→ About this exercise
Wherever "grey" turns up in the entries, copy out the line that holds it.

===== Dataset excerpts

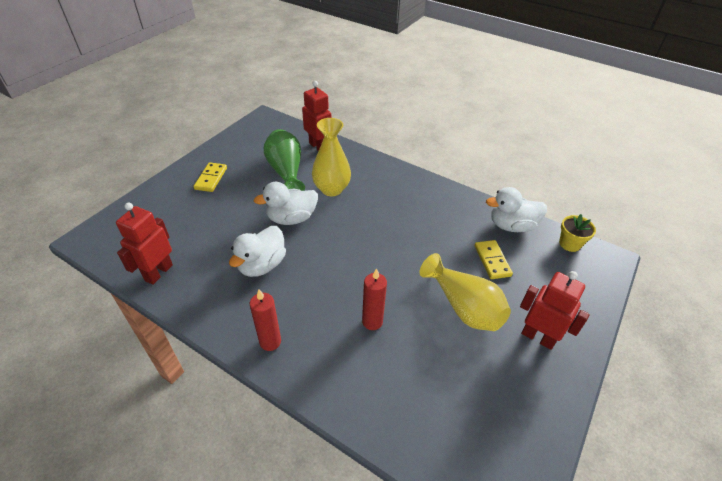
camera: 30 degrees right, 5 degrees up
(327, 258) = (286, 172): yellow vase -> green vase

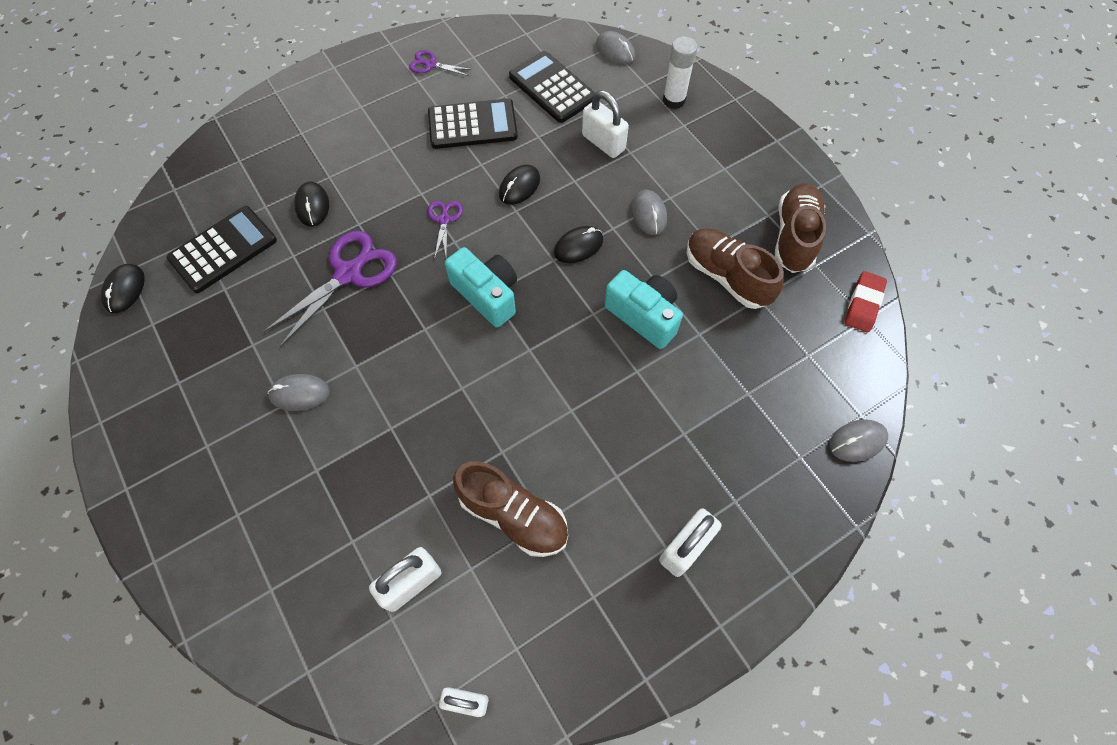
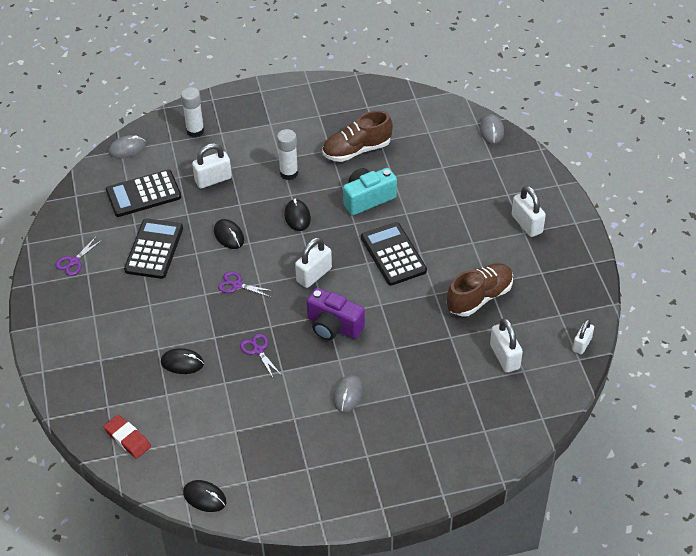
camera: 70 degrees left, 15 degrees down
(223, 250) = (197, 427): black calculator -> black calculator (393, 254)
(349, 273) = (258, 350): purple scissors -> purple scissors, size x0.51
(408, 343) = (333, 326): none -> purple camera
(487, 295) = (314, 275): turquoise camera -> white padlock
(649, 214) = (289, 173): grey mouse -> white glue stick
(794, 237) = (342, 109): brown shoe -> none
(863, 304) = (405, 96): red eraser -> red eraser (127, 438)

==========
===== Dataset excerpts

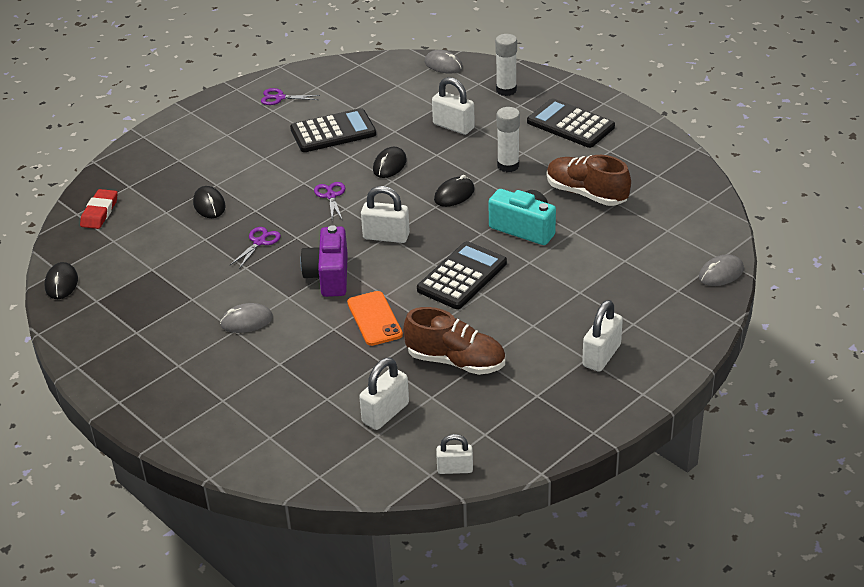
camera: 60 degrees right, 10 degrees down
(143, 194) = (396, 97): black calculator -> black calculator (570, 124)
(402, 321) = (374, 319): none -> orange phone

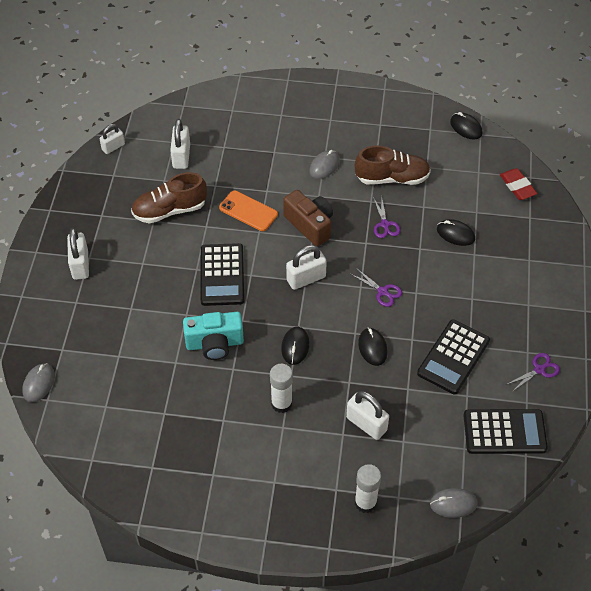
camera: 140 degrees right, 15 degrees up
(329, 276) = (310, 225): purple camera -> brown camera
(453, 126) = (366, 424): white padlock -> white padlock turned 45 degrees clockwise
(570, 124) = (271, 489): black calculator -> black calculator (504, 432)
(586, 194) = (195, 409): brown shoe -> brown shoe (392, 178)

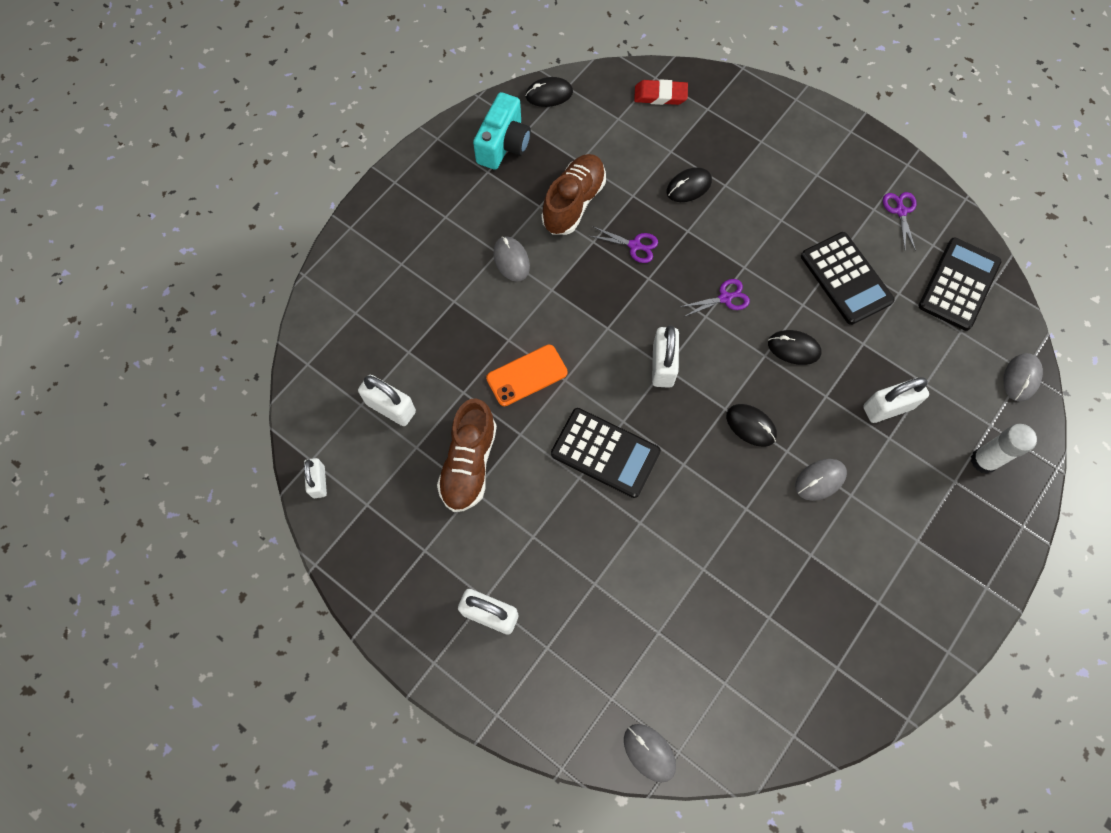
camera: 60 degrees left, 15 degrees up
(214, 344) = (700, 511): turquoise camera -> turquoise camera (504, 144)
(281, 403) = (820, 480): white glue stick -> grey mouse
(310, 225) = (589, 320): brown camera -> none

==========

→ Task answer
(649, 214) = (289, 173): grey mouse -> white glue stick
(281, 403) = (820, 480): white glue stick -> grey mouse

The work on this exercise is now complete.